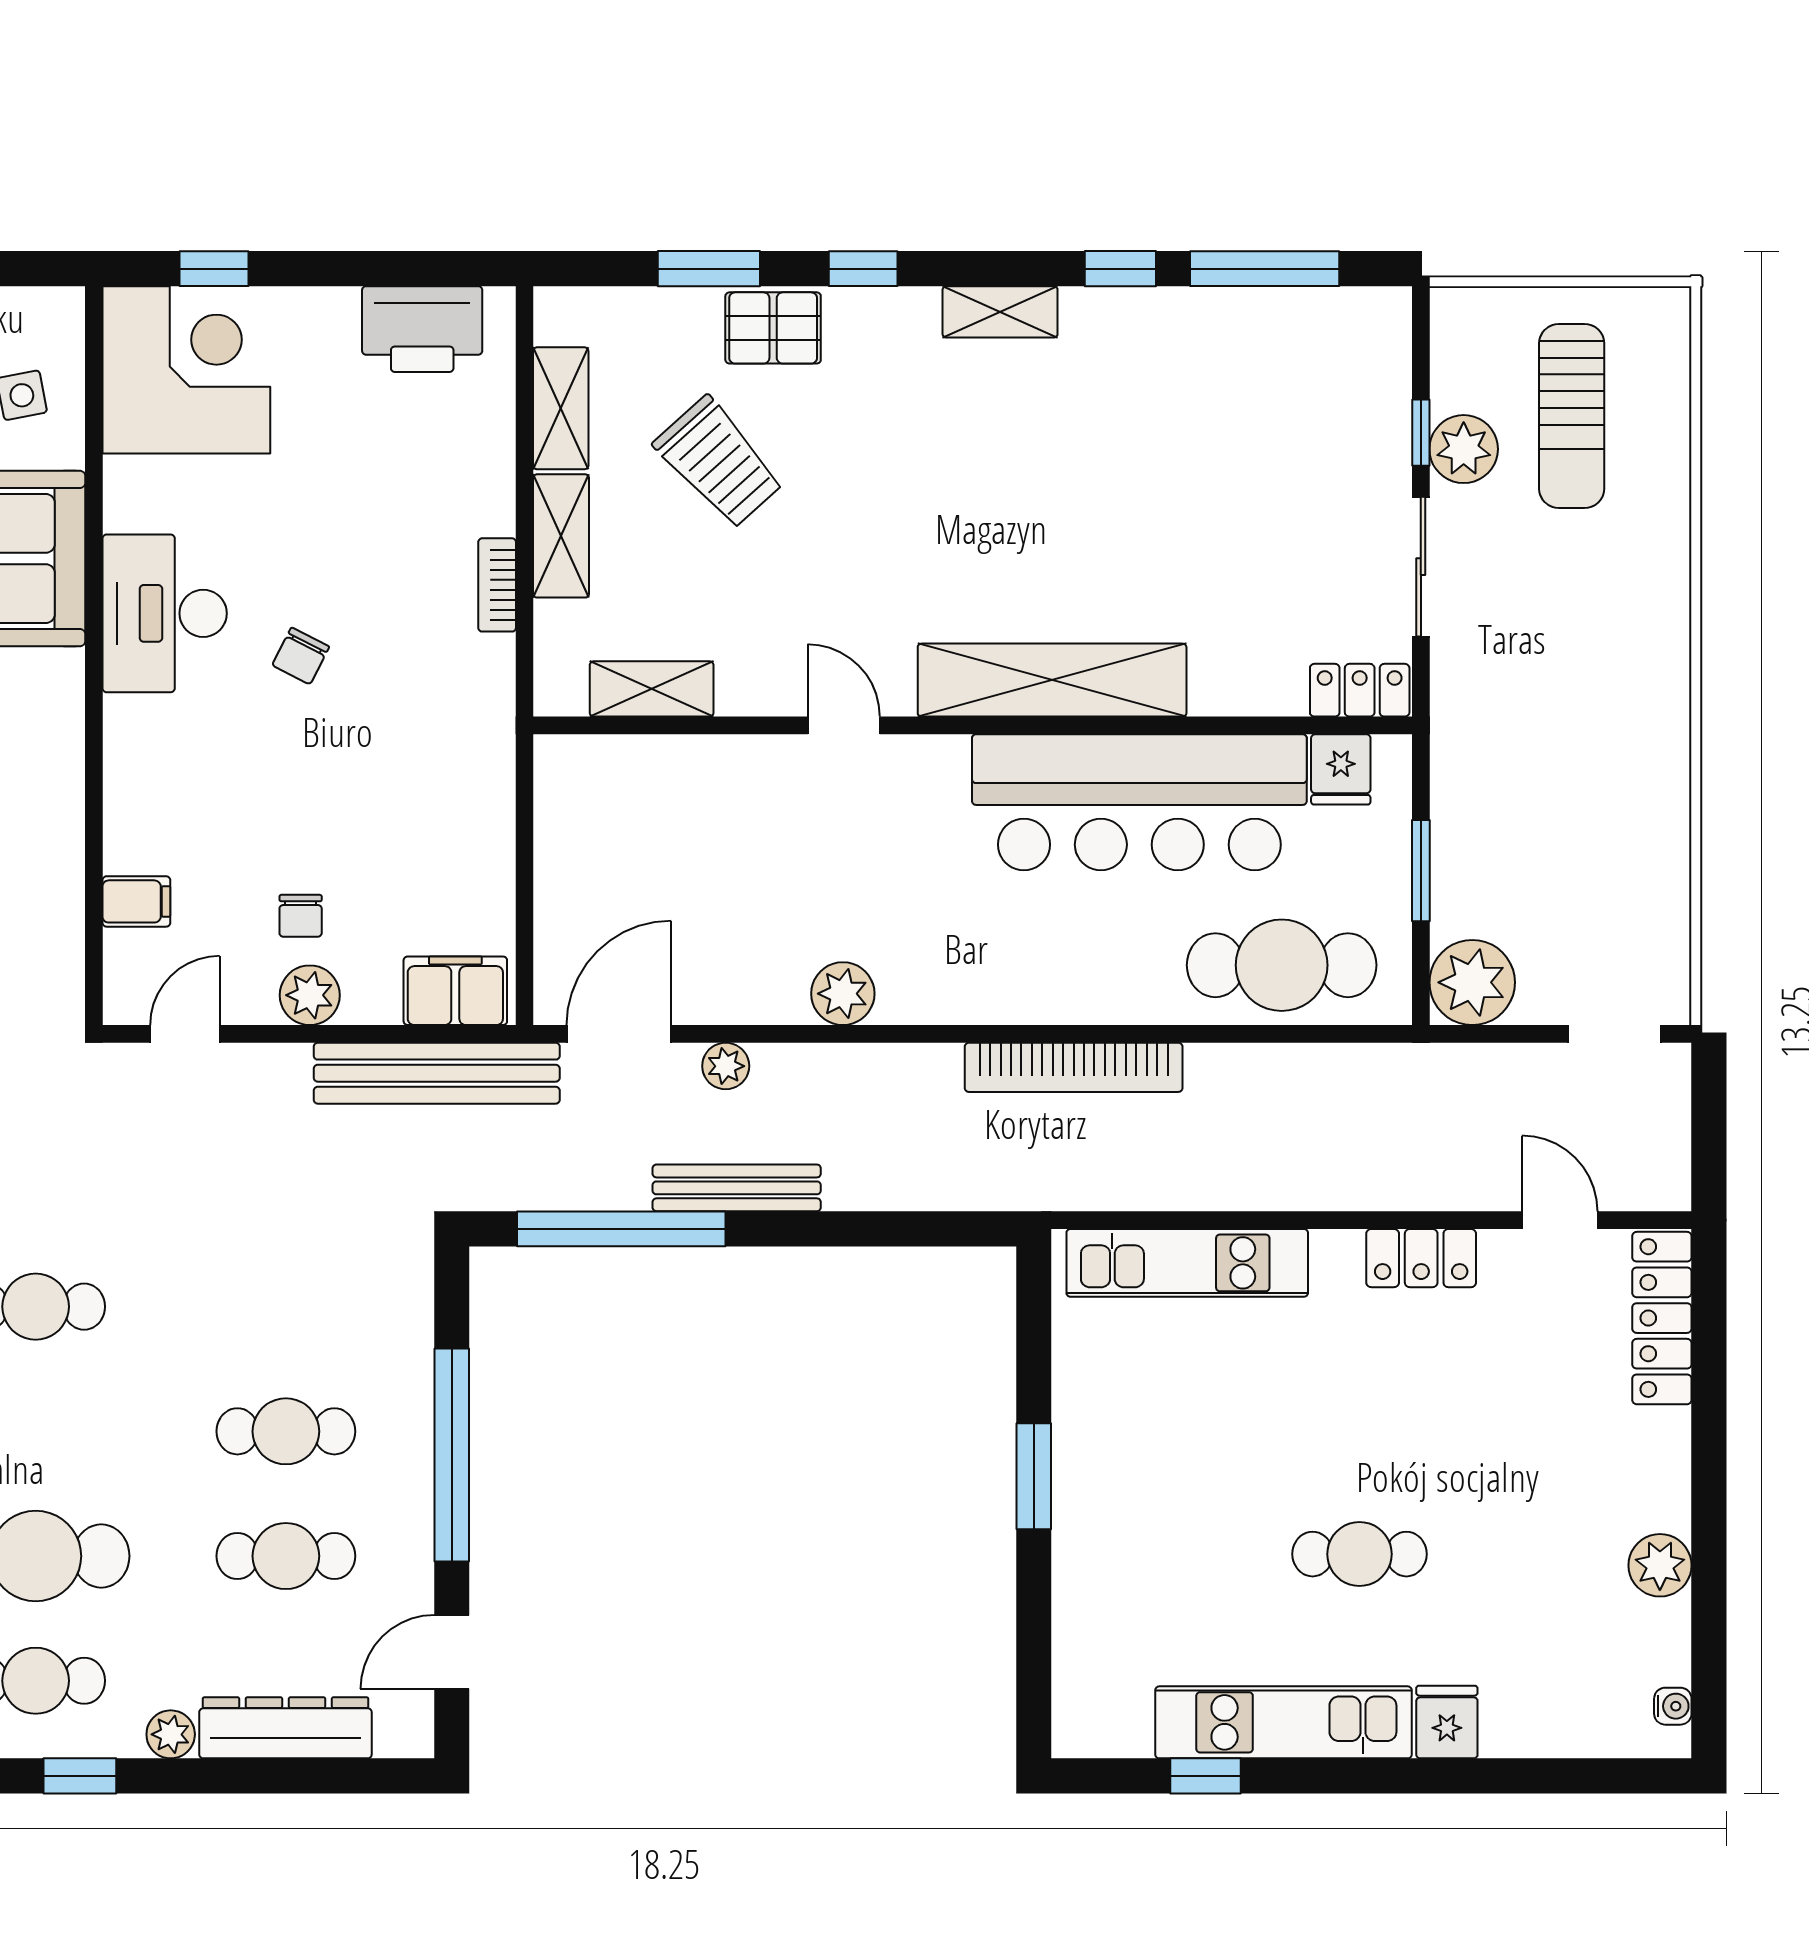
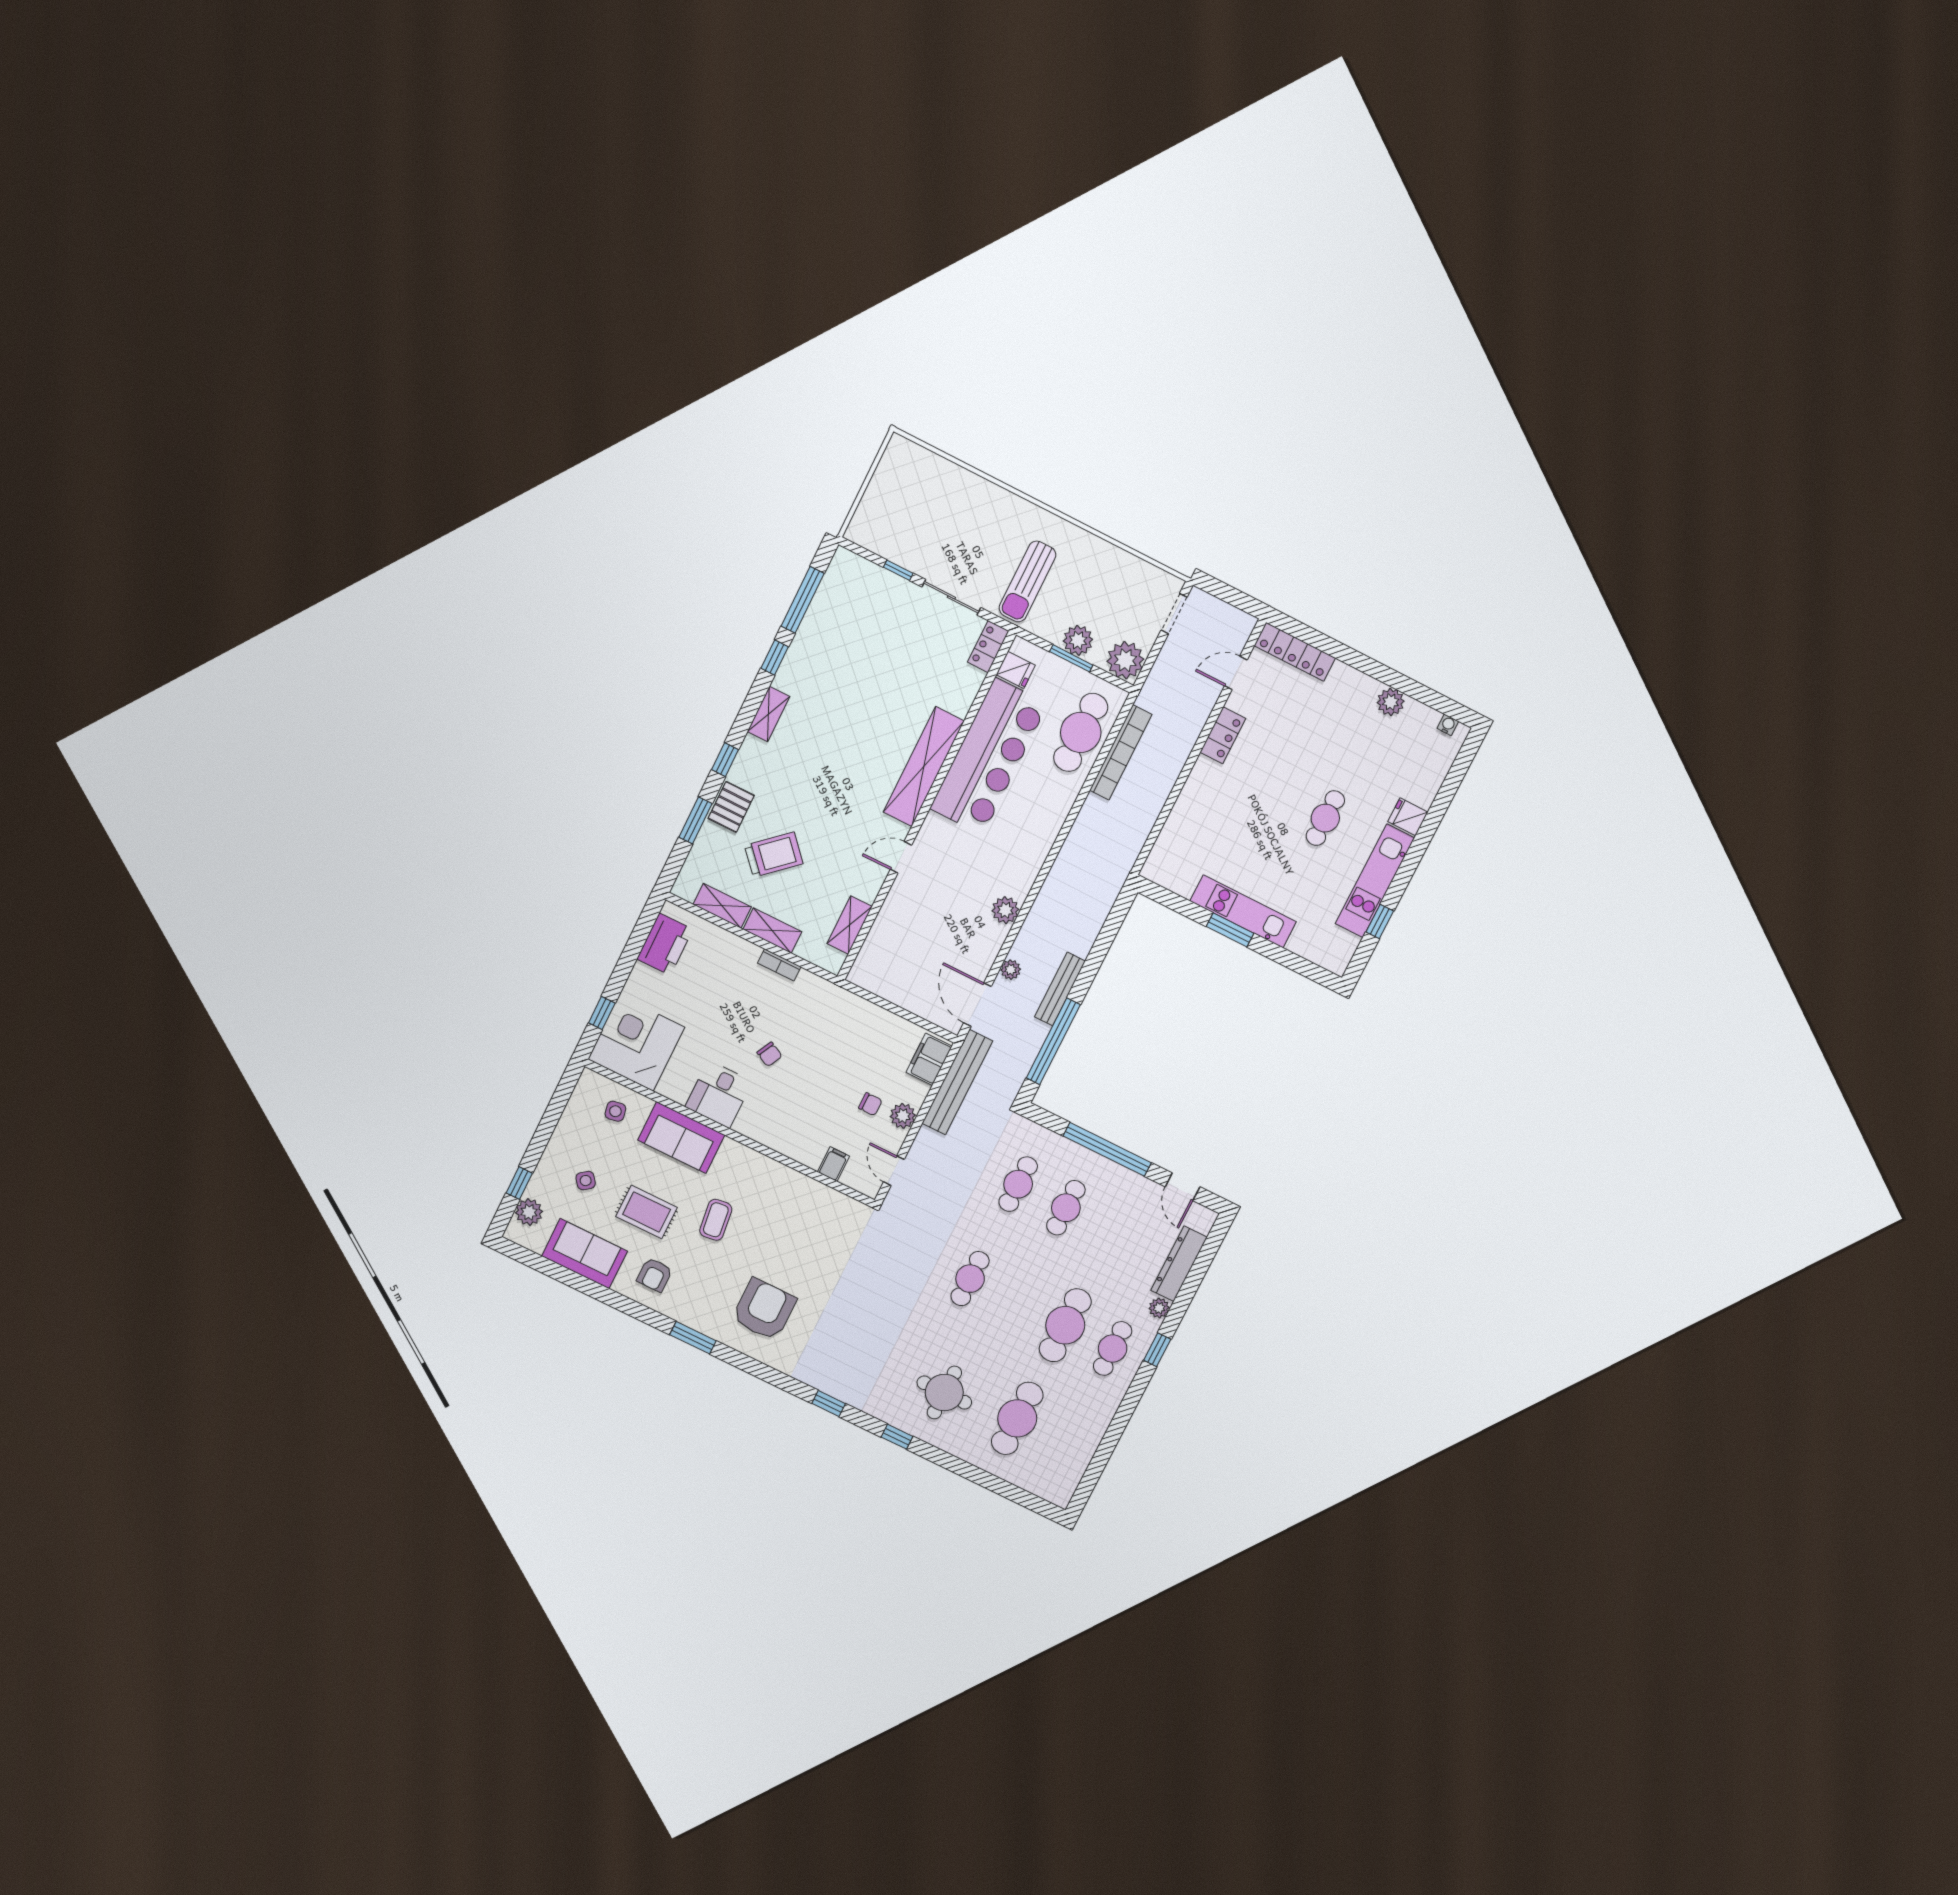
sun lounger: (1572, 416) -> (1027, 581), moved, turned 90
plant: (1464, 449) -> (1078, 640), moved
desk: (165, 613) -> (719, 1094), width x0.73
bookcase: (1074, 1067) -> (1121, 752), moved
kitchen unit: (1187, 1263) -> (1243, 911), moved, turned -90
cafe table: (286, 1556) -> (1018, 1184), moved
::::
Set the listing above down again exactly, leaving pictures out.

Your solution:
sun lounger: (1572, 416) -> (1027, 581), moved, turned 90
plant: (1464, 449) -> (1078, 640), moved
desk: (165, 613) -> (719, 1094), width x0.73
bookcase: (1074, 1067) -> (1121, 752), moved
kitchen unit: (1187, 1263) -> (1243, 911), moved, turned -90
cafe table: (286, 1556) -> (1018, 1184), moved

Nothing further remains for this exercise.